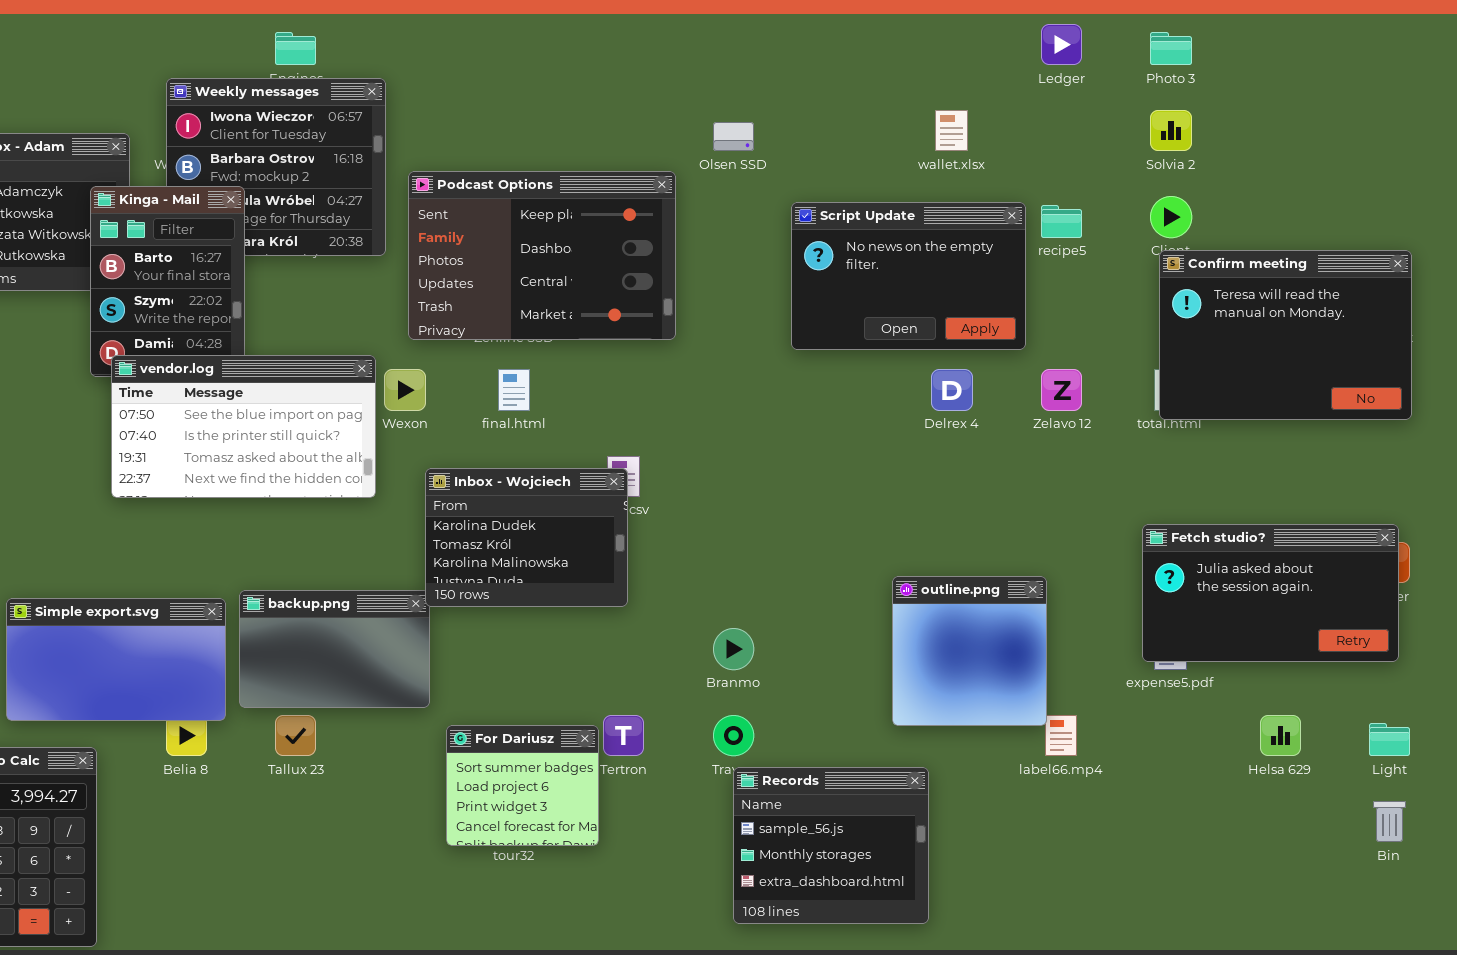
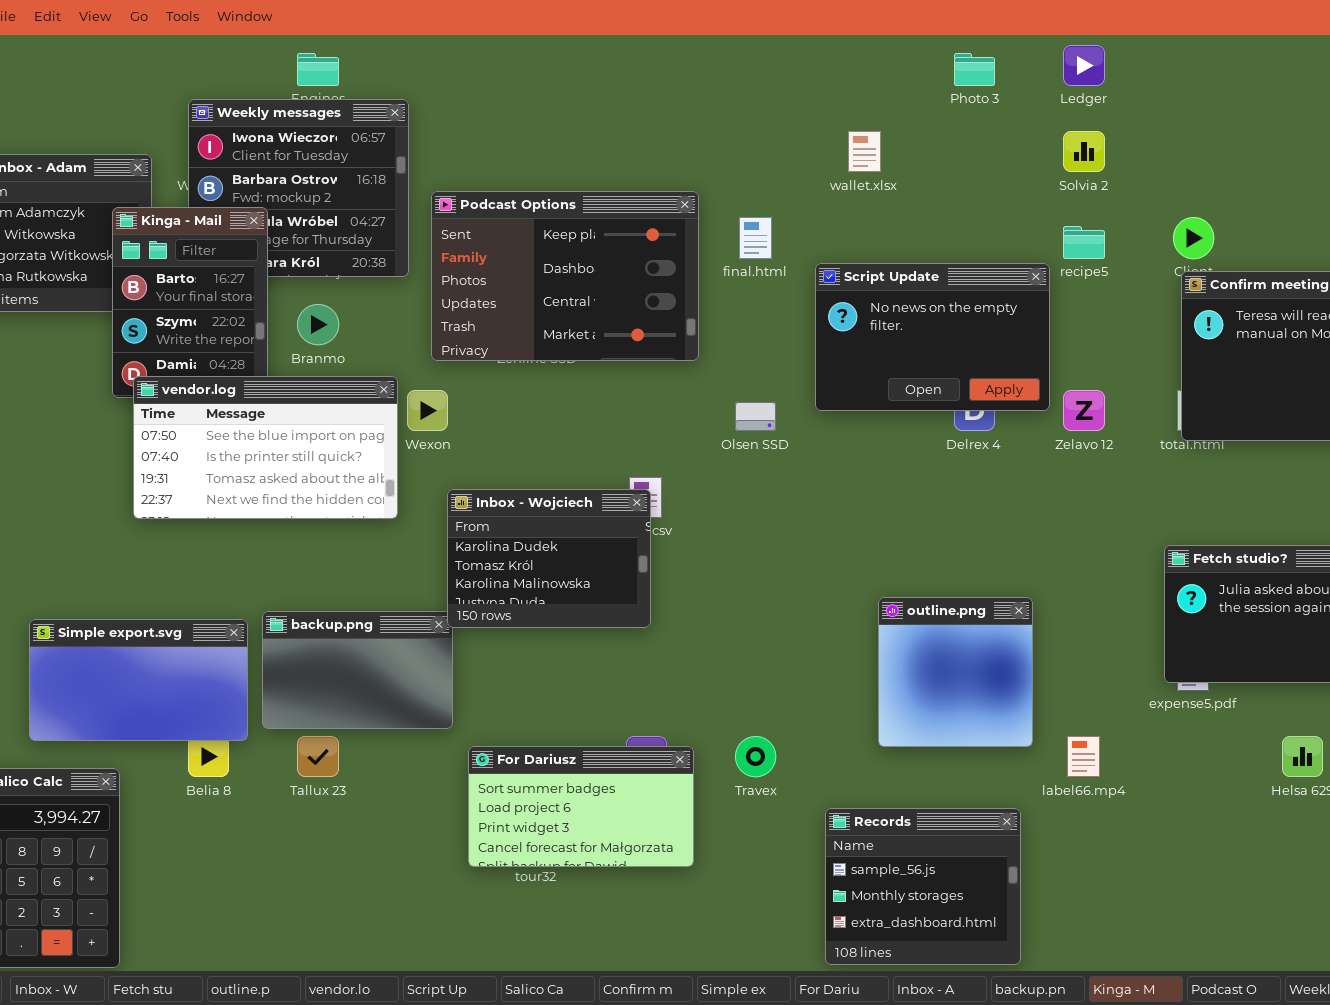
Photo 3: [1150,32,1192,65] -> [954,53,995,86], moved
wallet.xlsx: [935,110,968,151] -> [848,131,881,172], moved
Solvia 2: [1150,110,1192,151] -> [1063,131,1105,172], moved
Olsen SSD: [713,122,754,151] -> [735,402,776,431], moved
Script Update: [791,202,1026,350] -> [815,263,1050,411], moved
final.html: [498,369,530,411] -> [739,217,772,259], moved
outline.png: [892,576,1047,726] -> [878,597,1033,747], moved
Branmo: [713,628,754,670] -> [297,304,339,345], moved
For Dariusz: [446,725,599,846] -> [468,746,694,867], resized
Records: [733,767,929,924] -> [825,808,1021,965], moved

_What to produce:_
Without the pictures, copy out each entry exactly as it stands.

_Output for this task:_
Photo 3: [1150,32,1192,65] -> [954,53,995,86], moved
wallet.xlsx: [935,110,968,151] -> [848,131,881,172], moved
Solvia 2: [1150,110,1192,151] -> [1063,131,1105,172], moved
Olsen SSD: [713,122,754,151] -> [735,402,776,431], moved
Script Update: [791,202,1026,350] -> [815,263,1050,411], moved
final.html: [498,369,530,411] -> [739,217,772,259], moved
outline.png: [892,576,1047,726] -> [878,597,1033,747], moved
Branmo: [713,628,754,670] -> [297,304,339,345], moved
For Dariusz: [446,725,599,846] -> [468,746,694,867], resized
Records: [733,767,929,924] -> [825,808,1021,965], moved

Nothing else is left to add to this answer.